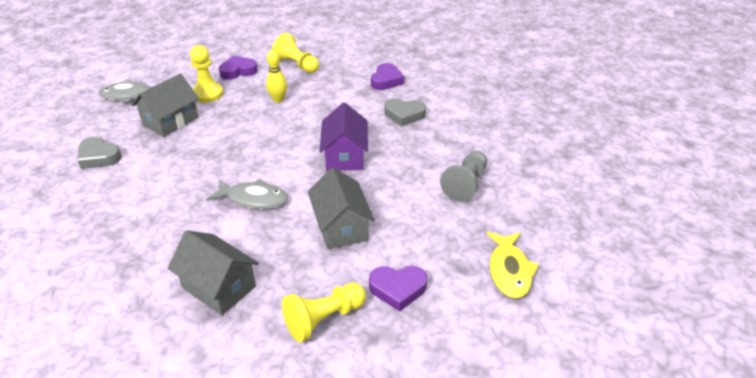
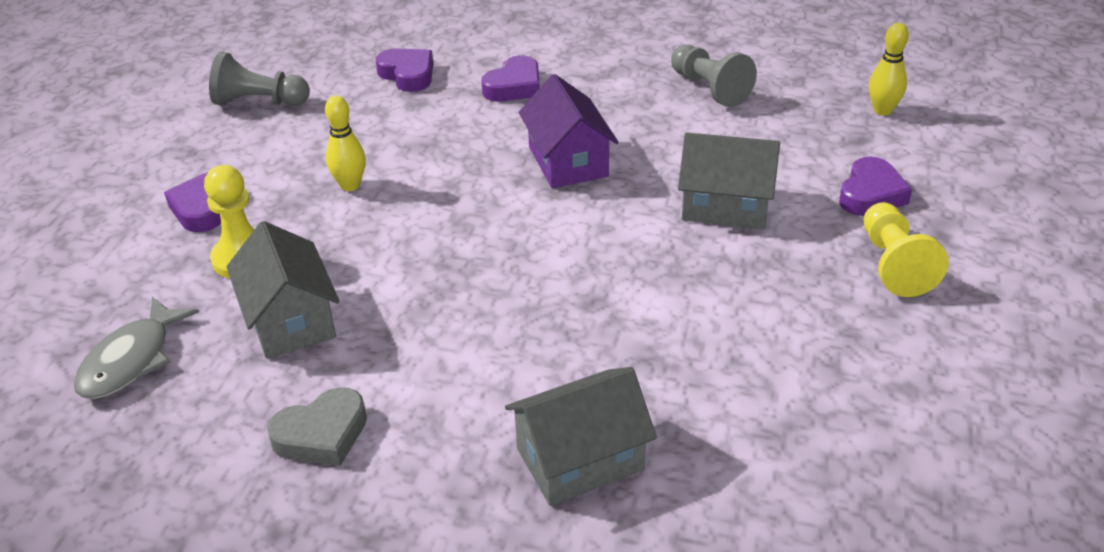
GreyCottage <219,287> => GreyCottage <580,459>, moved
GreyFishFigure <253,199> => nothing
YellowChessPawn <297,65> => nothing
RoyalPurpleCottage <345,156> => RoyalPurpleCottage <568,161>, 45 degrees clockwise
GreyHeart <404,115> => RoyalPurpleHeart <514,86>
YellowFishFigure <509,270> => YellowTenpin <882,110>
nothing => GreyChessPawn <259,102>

__________

Work instructions:
Return the data word for word without its pictures.

Response to this exercise:
GreyCottage <219,287> => GreyCottage <580,459>, moved
GreyFishFigure <253,199> => nothing
YellowChessPawn <297,65> => nothing
RoyalPurpleCottage <345,156> => RoyalPurpleCottage <568,161>, 45 degrees clockwise
GreyHeart <404,115> => RoyalPurpleHeart <514,86>
YellowFishFigure <509,270> => YellowTenpin <882,110>
nothing => GreyChessPawn <259,102>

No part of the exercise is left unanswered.